● What you will do:
As the answer, set down the lines below from the one containing "JP1 pin 1: STG2 -> GND" through the one containing "Q102: NPN TIP120", exactly and inclusively, and no others.
******
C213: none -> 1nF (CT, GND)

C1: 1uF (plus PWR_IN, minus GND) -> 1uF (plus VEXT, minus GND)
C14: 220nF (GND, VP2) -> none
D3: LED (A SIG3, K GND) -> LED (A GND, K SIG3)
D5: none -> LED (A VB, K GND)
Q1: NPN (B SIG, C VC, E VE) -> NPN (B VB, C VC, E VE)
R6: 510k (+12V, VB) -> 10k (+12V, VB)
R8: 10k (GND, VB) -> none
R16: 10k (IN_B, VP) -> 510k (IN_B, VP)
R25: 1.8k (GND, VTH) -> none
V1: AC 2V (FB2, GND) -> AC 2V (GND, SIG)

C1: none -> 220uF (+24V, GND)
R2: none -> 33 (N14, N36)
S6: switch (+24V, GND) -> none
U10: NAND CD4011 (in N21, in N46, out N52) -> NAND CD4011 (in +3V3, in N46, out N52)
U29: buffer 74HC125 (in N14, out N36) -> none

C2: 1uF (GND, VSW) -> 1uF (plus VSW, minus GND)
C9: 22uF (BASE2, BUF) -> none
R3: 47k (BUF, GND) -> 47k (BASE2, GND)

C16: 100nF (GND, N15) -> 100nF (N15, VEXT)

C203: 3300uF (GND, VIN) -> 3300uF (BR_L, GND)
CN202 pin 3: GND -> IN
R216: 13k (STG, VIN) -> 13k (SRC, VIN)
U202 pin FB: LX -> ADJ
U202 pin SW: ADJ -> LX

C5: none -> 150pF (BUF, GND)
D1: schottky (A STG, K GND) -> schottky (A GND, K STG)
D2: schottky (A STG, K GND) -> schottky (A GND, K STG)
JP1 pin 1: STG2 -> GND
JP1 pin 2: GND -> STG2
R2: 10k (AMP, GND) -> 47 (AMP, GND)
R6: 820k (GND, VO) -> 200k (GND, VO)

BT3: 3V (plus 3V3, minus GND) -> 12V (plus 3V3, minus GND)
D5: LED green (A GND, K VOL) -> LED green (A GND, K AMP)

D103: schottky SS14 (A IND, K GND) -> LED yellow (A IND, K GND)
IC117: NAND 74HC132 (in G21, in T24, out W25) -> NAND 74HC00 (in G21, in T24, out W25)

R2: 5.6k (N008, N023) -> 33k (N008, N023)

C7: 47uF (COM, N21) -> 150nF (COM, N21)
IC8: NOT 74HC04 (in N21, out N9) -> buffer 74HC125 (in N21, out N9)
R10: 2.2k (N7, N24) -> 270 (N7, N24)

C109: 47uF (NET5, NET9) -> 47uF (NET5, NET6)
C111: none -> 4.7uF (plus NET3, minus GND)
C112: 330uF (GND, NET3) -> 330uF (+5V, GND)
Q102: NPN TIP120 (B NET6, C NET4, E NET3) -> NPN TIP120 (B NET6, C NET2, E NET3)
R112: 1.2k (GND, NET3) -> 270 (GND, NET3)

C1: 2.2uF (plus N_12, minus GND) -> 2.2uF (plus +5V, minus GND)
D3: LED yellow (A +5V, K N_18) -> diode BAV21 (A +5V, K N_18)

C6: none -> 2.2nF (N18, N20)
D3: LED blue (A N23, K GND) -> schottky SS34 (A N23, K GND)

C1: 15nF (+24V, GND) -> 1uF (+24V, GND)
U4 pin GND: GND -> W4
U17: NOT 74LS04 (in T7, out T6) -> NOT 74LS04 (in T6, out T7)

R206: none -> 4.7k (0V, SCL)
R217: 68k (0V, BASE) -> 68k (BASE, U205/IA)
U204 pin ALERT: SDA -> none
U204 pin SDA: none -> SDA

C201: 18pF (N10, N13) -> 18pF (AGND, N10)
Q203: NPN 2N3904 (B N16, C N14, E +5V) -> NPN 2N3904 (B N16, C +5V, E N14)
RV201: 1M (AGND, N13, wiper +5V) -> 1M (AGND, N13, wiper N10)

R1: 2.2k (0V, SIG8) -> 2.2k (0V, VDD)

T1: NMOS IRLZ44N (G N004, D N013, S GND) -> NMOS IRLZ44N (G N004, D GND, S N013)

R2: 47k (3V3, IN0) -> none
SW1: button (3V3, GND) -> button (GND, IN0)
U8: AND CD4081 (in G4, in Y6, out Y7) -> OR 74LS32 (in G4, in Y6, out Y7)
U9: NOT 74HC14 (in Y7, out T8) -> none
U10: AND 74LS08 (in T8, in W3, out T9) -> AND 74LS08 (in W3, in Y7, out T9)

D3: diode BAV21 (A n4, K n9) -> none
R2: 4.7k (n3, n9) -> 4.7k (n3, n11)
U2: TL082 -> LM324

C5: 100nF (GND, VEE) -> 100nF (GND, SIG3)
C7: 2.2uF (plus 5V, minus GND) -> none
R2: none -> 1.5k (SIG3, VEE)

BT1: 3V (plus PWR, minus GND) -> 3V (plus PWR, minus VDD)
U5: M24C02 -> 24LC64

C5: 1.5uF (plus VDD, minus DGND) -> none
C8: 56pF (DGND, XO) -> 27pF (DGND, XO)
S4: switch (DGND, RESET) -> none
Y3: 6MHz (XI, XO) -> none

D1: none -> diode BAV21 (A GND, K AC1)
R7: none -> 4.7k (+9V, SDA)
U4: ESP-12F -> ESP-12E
******
● Finished exercise:
JP1 pin 1: STG2 -> GND
JP1 pin 2: GND -> STG2
R2: 10k (AMP, GND) -> 47 (AMP, GND)
R6: 820k (GND, VO) -> 200k (GND, VO)

BT3: 3V (plus 3V3, minus GND) -> 12V (plus 3V3, minus GND)
D5: LED green (A GND, K VOL) -> LED green (A GND, K AMP)

D103: schottky SS14 (A IND, K GND) -> LED yellow (A IND, K GND)
IC117: NAND 74HC132 (in G21, in T24, out W25) -> NAND 74HC00 (in G21, in T24, out W25)

R2: 5.6k (N008, N023) -> 33k (N008, N023)

C7: 47uF (COM, N21) -> 150nF (COM, N21)
IC8: NOT 74HC04 (in N21, out N9) -> buffer 74HC125 (in N21, out N9)
R10: 2.2k (N7, N24) -> 270 (N7, N24)

C109: 47uF (NET5, NET9) -> 47uF (NET5, NET6)
C111: none -> 4.7uF (plus NET3, minus GND)
C112: 330uF (GND, NET3) -> 330uF (+5V, GND)
Q102: NPN TIP120 (B NET6, C NET4, E NET3) -> NPN TIP120 (B NET6, C NET2, E NET3)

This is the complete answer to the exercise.